## Supplied material
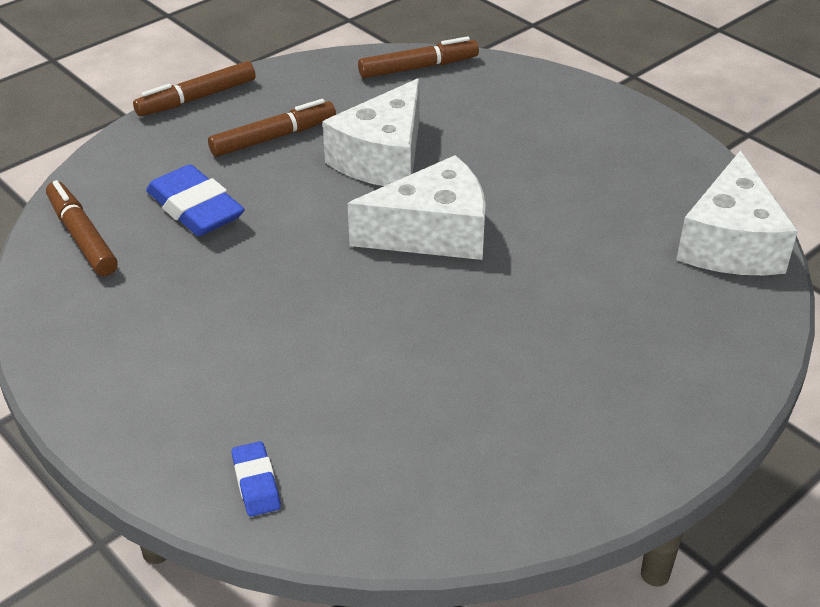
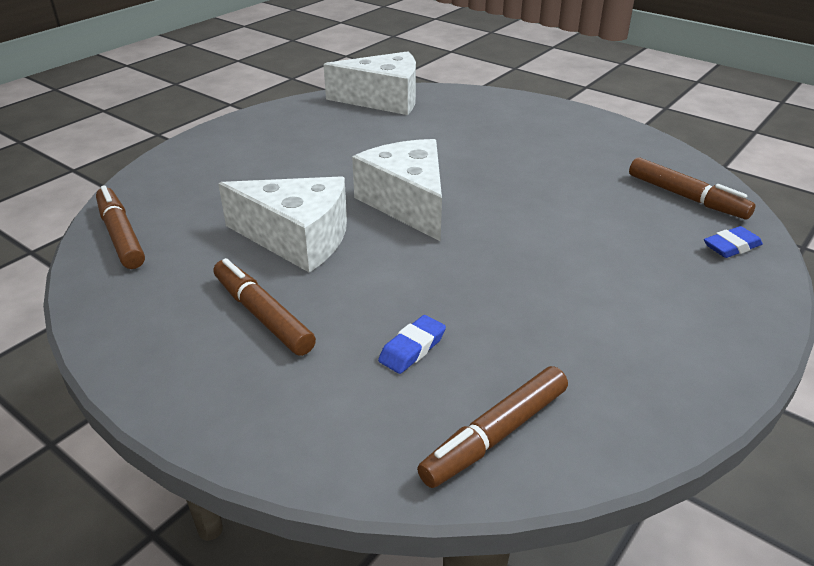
camera: 100 degrees left, 5 degrees down
brown marker [133,61,256,116] -> brown marker moved to [629,157,755,219]
blue eraser [146,164,245,236] -> blue eraser [378,315,446,374], size x0.54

## Aim of the task
Without the pictures, copy the material exactly as given.

## Answer box
camera: 100 degrees left, 5 degrees down
brown marker [133,61,256,116] -> brown marker moved to [629,157,755,219]
blue eraser [146,164,245,236] -> blue eraser [378,315,446,374], size x0.54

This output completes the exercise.